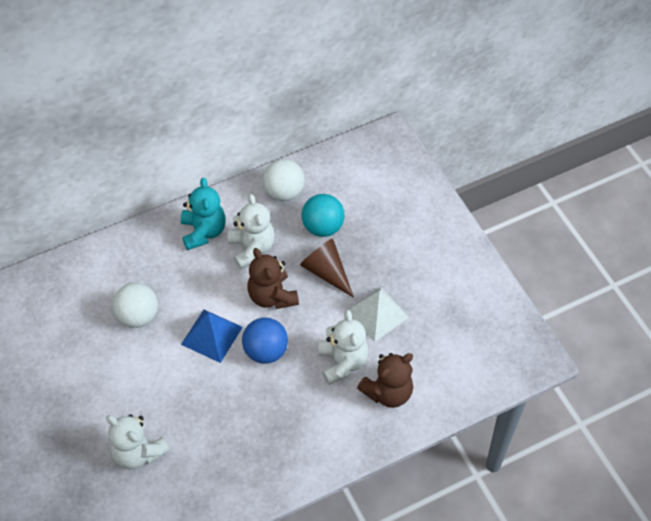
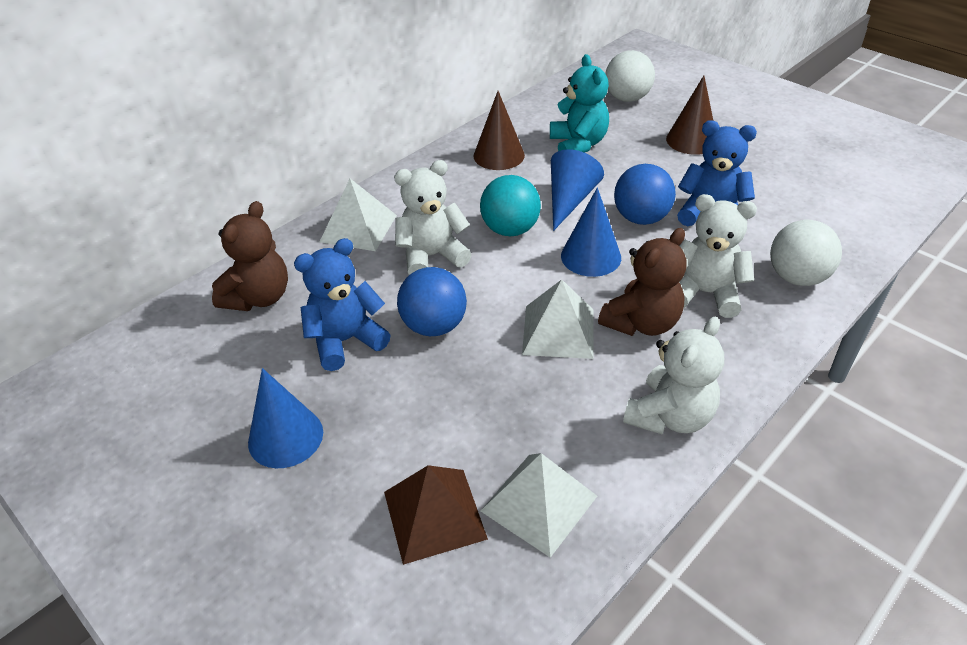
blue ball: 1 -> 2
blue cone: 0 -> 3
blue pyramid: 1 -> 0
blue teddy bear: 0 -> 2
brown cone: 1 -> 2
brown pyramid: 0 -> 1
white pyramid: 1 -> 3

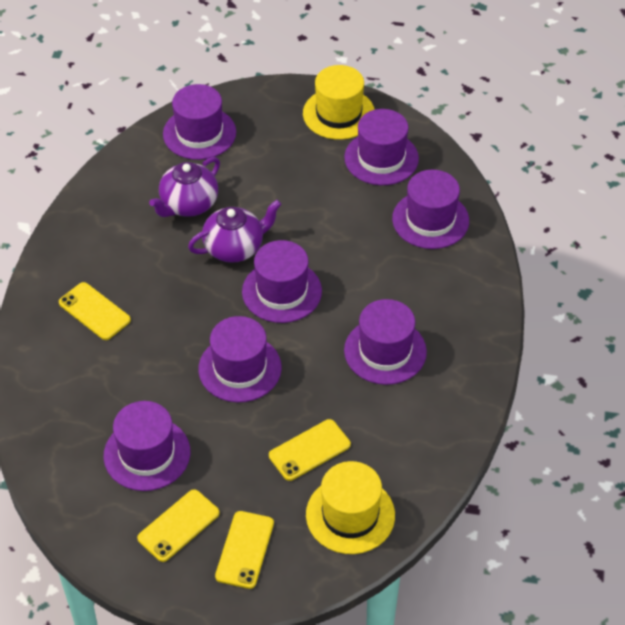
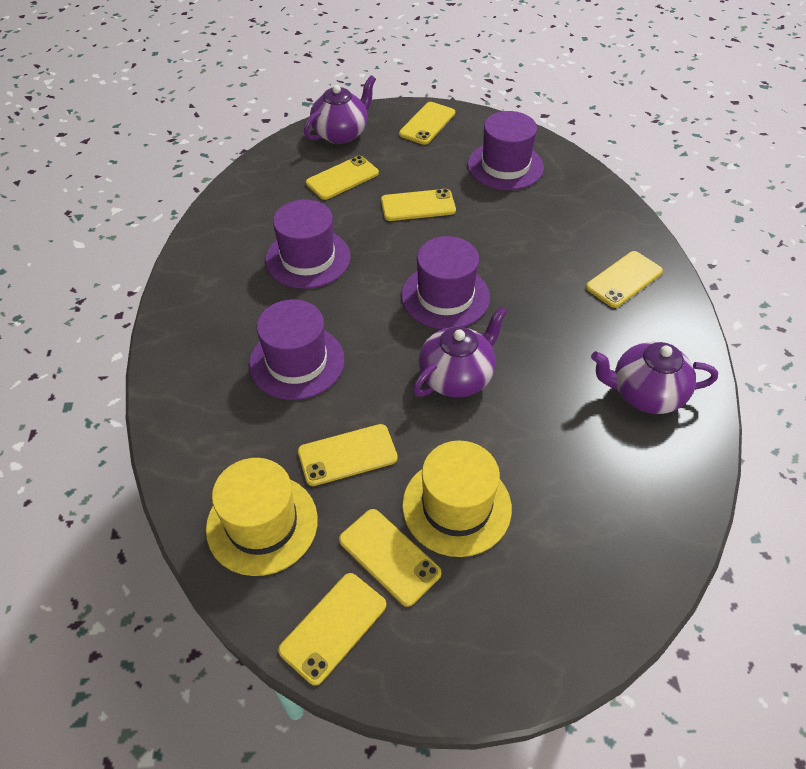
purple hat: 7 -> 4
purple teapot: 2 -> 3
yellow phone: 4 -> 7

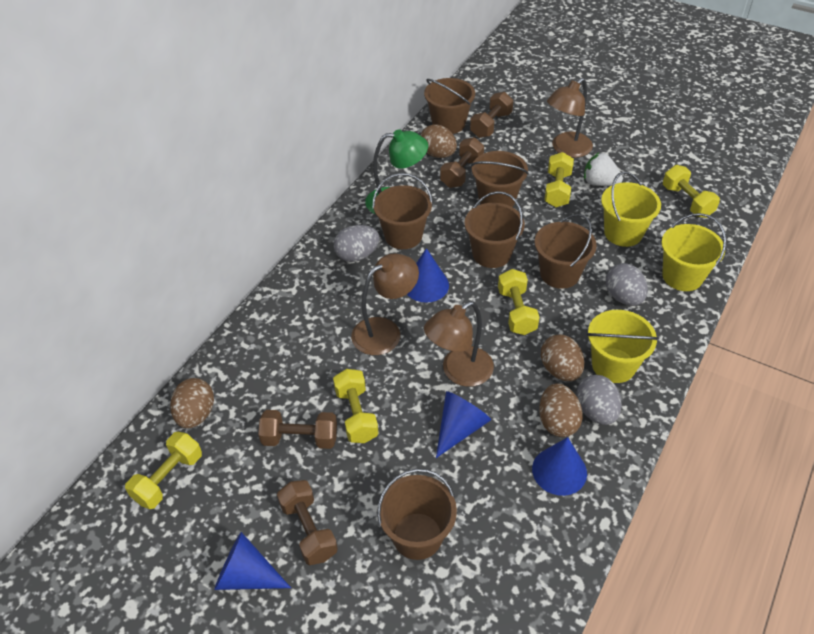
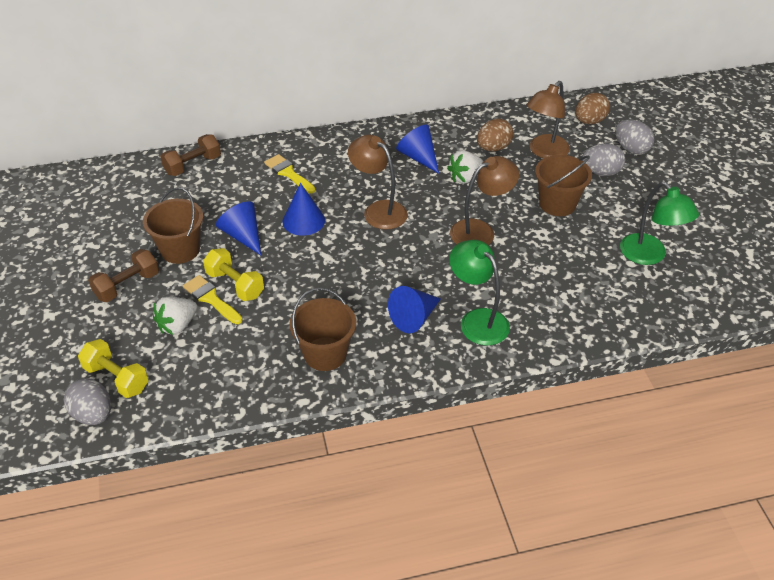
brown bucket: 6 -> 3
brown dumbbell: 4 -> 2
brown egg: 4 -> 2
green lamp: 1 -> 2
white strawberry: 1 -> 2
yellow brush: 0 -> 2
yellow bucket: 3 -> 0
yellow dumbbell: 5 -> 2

WHAT YOU WILL DO — Every entry above, pictures excluded, needs to be duplicated exactly.

RESPONSE BELOW —
blue ball: 1 -> 2
blue cone: 0 -> 3
blue pyramid: 1 -> 0
blue teddy bear: 0 -> 2
brown cone: 1 -> 2
brown pyramid: 0 -> 1
white pyramid: 1 -> 3

purple hat: 7 -> 4
purple teapot: 2 -> 3
yellow phone: 4 -> 7

brown bucket: 6 -> 3
brown dumbbell: 4 -> 2
brown egg: 4 -> 2
green lamp: 1 -> 2
white strawberry: 1 -> 2
yellow brush: 0 -> 2
yellow bucket: 3 -> 0
yellow dumbbell: 5 -> 2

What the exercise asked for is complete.